[begin Input data]

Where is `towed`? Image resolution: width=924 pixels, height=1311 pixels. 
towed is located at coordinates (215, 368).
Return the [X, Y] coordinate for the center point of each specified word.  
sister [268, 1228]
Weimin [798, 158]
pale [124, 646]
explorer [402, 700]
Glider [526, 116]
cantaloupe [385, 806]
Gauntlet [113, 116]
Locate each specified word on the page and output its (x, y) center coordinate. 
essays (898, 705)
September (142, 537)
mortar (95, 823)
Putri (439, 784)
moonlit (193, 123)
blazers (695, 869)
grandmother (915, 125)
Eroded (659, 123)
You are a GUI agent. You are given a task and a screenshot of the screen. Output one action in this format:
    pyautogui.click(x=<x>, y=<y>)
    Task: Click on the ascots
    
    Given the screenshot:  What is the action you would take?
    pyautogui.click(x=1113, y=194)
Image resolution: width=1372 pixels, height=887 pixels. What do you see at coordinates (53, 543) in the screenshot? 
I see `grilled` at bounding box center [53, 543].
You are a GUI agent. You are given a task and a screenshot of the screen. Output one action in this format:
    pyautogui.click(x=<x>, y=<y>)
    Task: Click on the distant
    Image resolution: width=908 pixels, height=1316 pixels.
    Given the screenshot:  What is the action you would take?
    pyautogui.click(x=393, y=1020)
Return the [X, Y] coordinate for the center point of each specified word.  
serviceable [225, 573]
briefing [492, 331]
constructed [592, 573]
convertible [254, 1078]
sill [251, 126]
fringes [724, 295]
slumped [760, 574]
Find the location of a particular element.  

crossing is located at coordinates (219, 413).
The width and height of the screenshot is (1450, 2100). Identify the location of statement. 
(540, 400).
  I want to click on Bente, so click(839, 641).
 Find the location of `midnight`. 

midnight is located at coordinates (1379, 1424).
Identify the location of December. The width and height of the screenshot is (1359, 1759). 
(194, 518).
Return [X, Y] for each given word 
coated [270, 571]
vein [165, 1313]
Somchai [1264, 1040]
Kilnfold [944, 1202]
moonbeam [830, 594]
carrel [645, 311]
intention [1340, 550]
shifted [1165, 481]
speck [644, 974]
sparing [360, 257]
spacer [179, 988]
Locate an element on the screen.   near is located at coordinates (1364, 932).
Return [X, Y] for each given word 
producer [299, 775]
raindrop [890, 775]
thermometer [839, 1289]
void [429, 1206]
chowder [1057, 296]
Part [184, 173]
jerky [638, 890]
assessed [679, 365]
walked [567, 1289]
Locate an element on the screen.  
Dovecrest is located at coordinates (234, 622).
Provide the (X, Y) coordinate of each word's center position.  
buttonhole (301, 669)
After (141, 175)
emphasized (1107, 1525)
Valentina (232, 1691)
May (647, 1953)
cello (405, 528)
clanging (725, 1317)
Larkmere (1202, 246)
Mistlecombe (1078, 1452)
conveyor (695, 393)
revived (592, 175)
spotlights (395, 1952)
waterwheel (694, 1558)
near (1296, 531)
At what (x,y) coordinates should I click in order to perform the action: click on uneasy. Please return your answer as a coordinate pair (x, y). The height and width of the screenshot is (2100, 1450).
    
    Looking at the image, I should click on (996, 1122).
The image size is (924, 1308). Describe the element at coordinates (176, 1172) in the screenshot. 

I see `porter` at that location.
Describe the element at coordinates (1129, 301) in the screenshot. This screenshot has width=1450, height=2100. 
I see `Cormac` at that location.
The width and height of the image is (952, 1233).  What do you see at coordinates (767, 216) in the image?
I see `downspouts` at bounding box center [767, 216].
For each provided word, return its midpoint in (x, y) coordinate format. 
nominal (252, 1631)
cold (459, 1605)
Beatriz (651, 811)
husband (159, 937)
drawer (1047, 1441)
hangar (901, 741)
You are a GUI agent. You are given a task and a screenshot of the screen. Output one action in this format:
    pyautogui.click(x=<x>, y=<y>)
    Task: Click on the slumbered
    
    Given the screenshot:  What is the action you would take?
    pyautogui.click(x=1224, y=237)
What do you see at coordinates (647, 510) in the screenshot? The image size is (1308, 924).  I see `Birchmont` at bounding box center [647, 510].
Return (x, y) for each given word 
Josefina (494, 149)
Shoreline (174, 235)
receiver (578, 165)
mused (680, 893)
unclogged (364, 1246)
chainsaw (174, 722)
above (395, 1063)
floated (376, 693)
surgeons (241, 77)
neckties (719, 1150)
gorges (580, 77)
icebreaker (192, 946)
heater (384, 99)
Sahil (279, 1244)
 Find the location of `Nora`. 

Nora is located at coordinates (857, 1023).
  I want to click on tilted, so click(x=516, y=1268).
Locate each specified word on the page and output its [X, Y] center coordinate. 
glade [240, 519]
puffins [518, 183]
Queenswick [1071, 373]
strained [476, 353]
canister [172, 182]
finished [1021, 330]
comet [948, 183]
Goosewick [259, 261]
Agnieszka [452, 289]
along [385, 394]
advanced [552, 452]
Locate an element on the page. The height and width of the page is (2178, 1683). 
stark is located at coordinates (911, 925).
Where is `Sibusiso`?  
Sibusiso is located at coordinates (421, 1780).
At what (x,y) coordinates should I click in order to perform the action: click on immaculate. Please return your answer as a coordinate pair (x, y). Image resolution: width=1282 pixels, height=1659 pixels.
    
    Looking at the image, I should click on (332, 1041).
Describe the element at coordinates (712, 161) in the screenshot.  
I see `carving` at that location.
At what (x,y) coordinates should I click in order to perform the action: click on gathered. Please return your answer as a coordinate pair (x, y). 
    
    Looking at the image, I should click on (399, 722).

[end Input data]

Please count the lines in the material above that contain the string "element", treating uppercase and lowercase as different, and reply with the number only.

7